Exercise brief => Omit the pictures, and output the rest of the entries exactly as written.

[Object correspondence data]
§ §

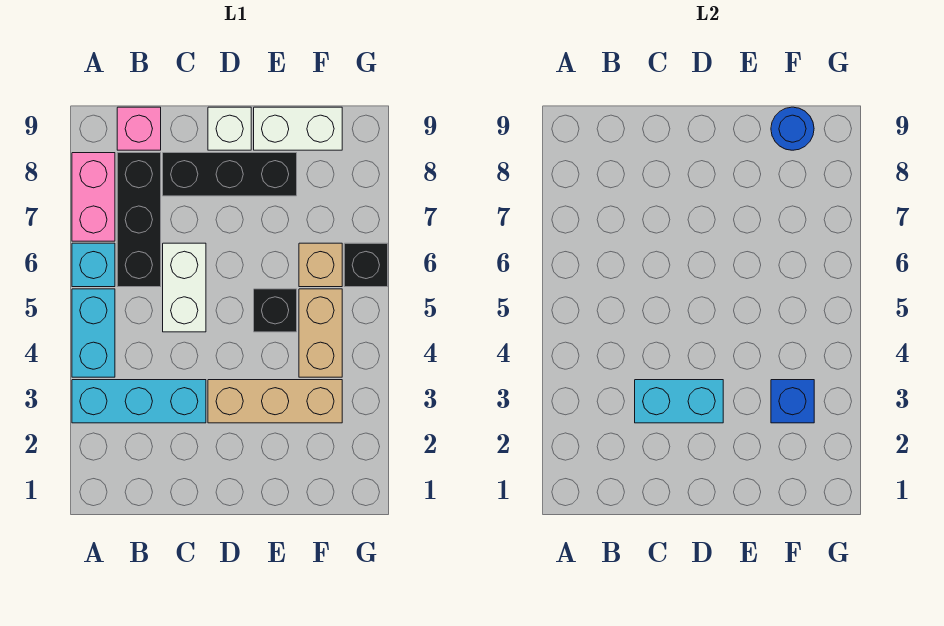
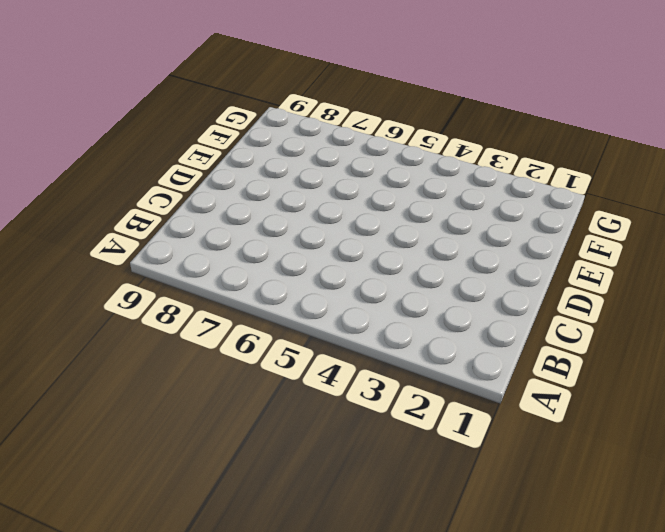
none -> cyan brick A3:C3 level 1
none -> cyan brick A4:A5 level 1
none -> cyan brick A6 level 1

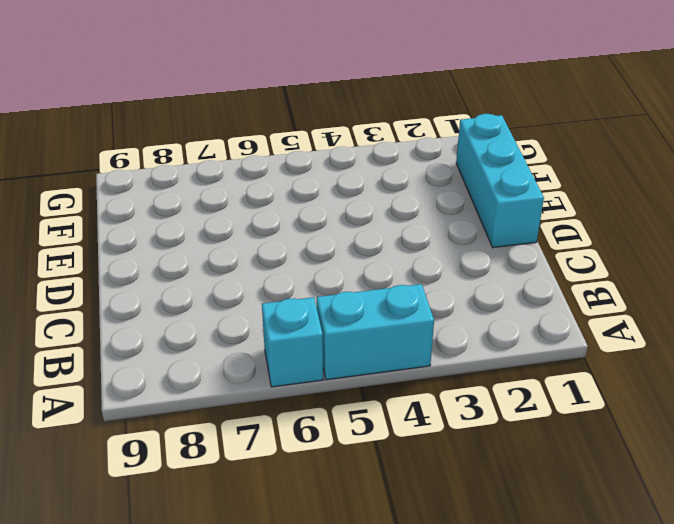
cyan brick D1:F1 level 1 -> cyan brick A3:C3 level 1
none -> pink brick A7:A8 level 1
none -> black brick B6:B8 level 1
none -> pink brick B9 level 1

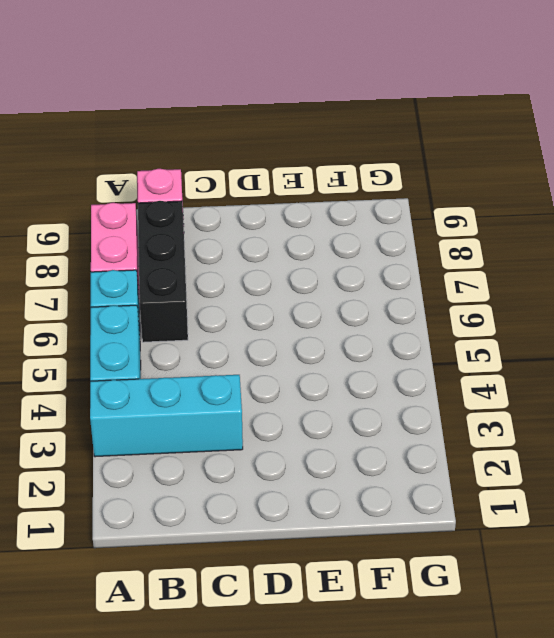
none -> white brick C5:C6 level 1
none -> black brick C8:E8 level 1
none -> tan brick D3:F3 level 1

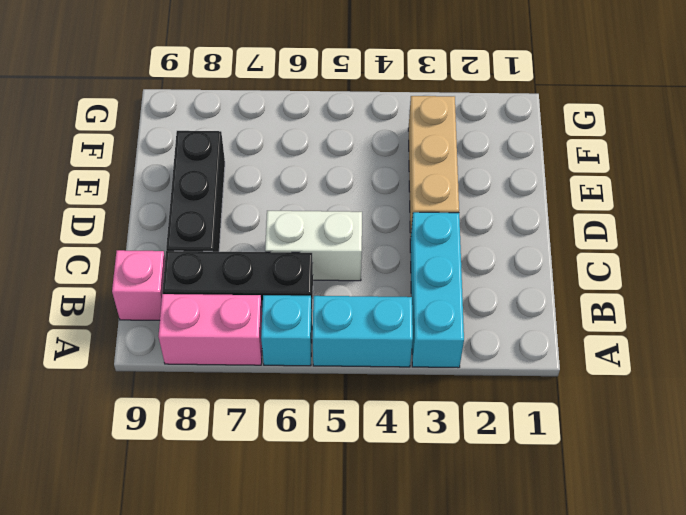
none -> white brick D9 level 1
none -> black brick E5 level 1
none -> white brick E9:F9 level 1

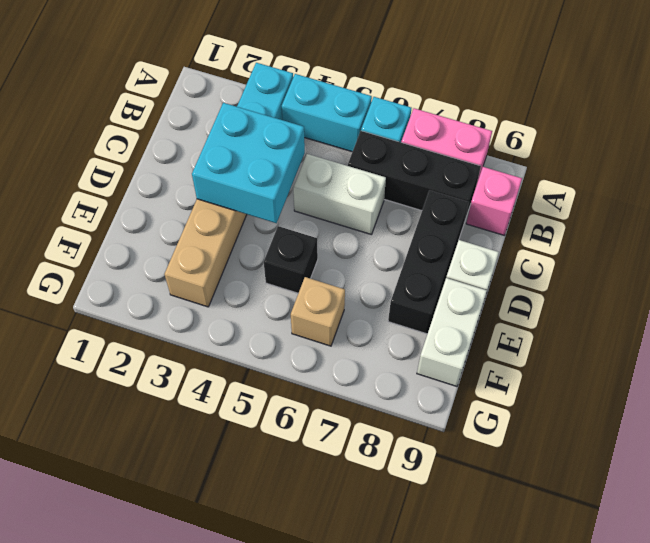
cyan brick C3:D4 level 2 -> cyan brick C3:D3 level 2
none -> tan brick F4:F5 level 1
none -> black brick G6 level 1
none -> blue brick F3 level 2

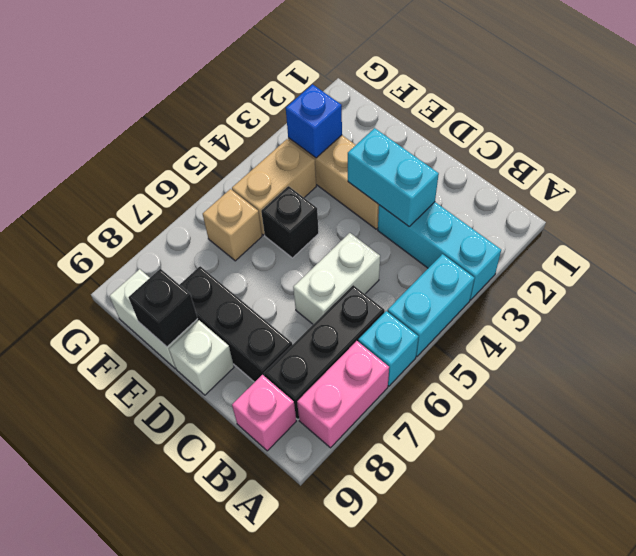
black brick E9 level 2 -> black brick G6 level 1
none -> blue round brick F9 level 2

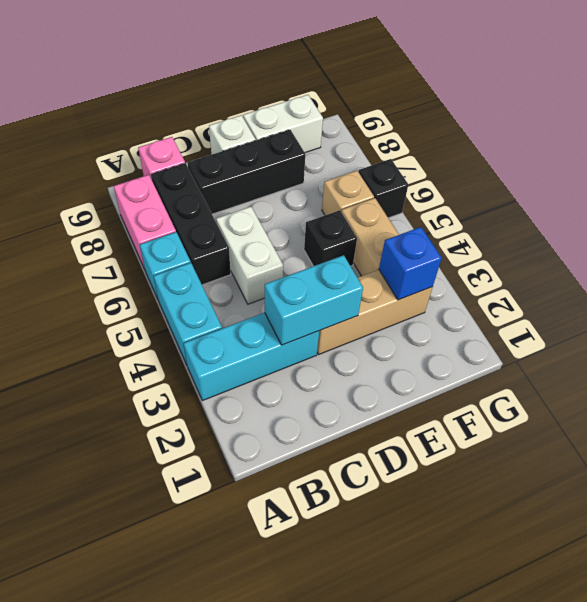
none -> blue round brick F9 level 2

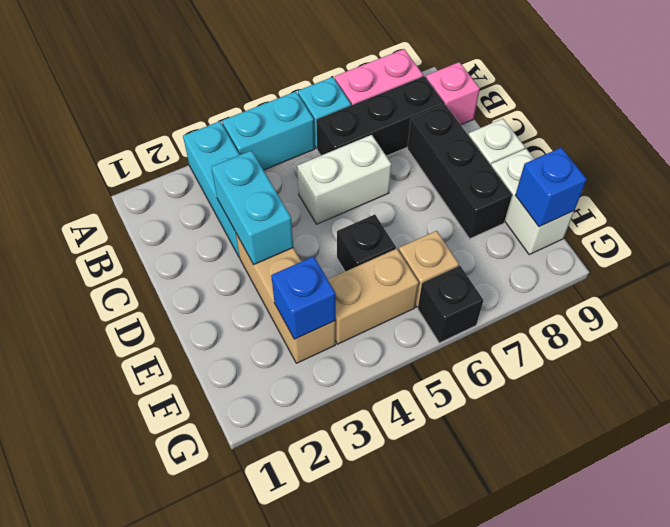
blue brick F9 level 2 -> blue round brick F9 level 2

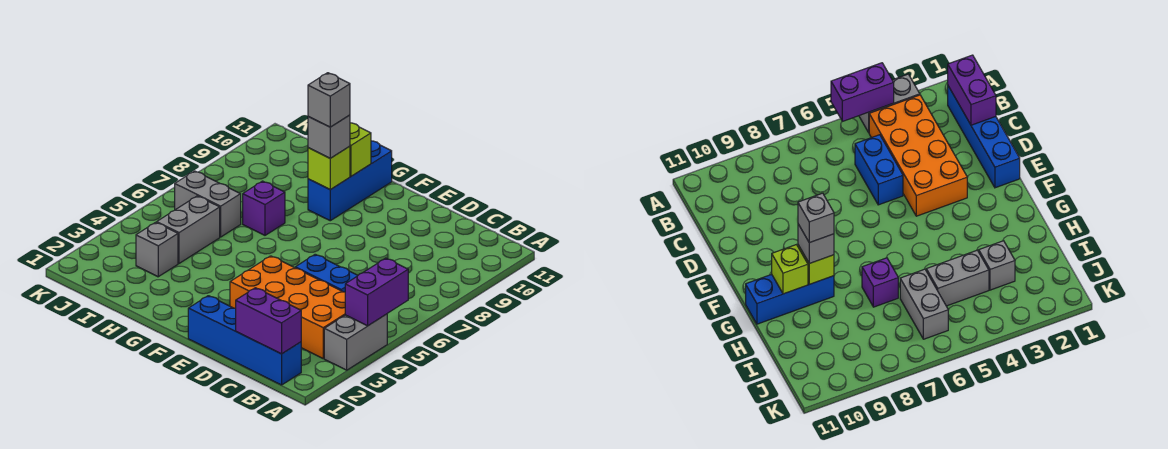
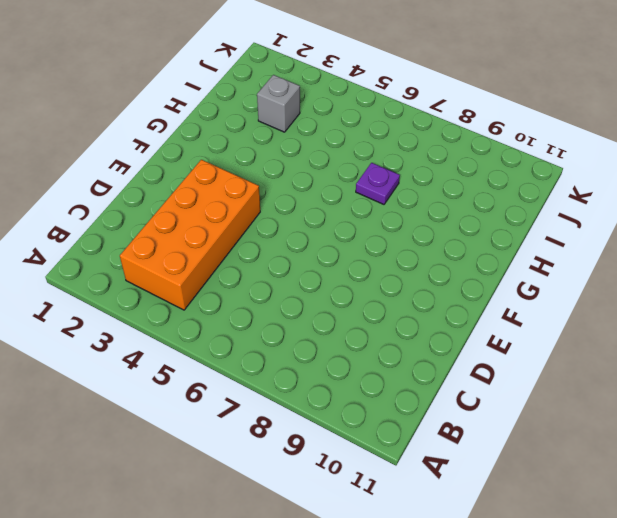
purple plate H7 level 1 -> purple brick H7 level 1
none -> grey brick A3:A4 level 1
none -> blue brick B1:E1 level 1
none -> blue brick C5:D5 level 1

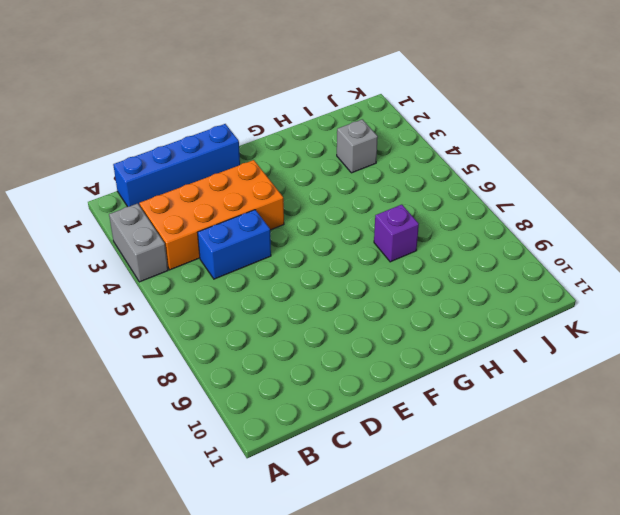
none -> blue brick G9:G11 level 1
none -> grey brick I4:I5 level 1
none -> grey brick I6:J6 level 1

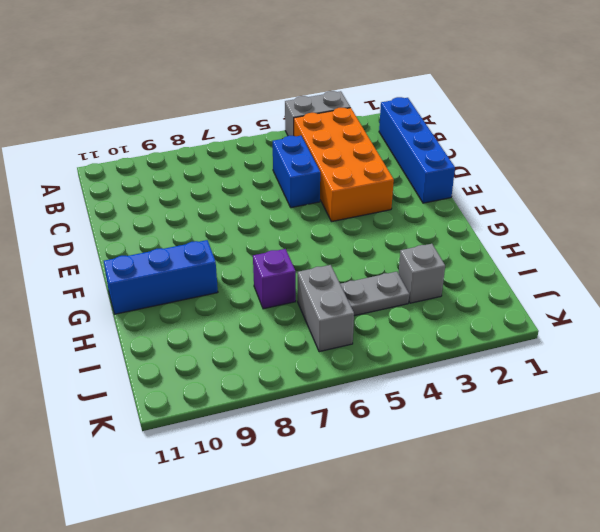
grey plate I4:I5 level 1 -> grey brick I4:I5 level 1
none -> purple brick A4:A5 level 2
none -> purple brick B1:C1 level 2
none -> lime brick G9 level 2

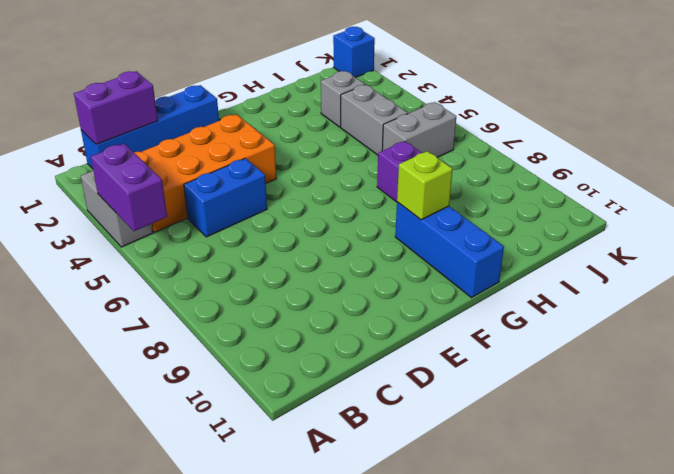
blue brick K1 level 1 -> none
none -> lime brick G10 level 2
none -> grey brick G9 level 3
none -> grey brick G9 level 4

§ §

Response to this task =>
none -> cyan brick A3:C3 level 1
none -> cyan brick A4:A5 level 1
none -> cyan brick A6 level 1

cyan brick D1:F1 level 1 -> cyan brick A3:C3 level 1
none -> pink brick A7:A8 level 1
none -> black brick B6:B8 level 1
none -> pink brick B9 level 1

none -> white brick C5:C6 level 1
none -> black brick C8:E8 level 1
none -> tan brick D3:F3 level 1

none -> white brick D9 level 1
none -> black brick E5 level 1
none -> white brick E9:F9 level 1

cyan brick C3:D4 level 2 -> cyan brick C3:D3 level 2
none -> tan brick F4:F5 level 1
none -> black brick G6 level 1
none -> blue brick F3 level 2

black brick E9 level 2 -> black brick G6 level 1
none -> blue round brick F9 level 2

none -> blue round brick F9 level 2

blue brick F9 level 2 -> blue round brick F9 level 2

purple plate H7 level 1 -> purple brick H7 level 1
none -> grey brick A3:A4 level 1
none -> blue brick B1:E1 level 1
none -> blue brick C5:D5 level 1

none -> blue brick G9:G11 level 1
none -> grey brick I4:I5 level 1
none -> grey brick I6:J6 level 1

grey plate I4:I5 level 1 -> grey brick I4:I5 level 1
none -> purple brick A4:A5 level 2
none -> purple brick B1:C1 level 2
none -> lime brick G9 level 2

blue brick K1 level 1 -> none
none -> lime brick G10 level 2
none -> grey brick G9 level 3
none -> grey brick G9 level 4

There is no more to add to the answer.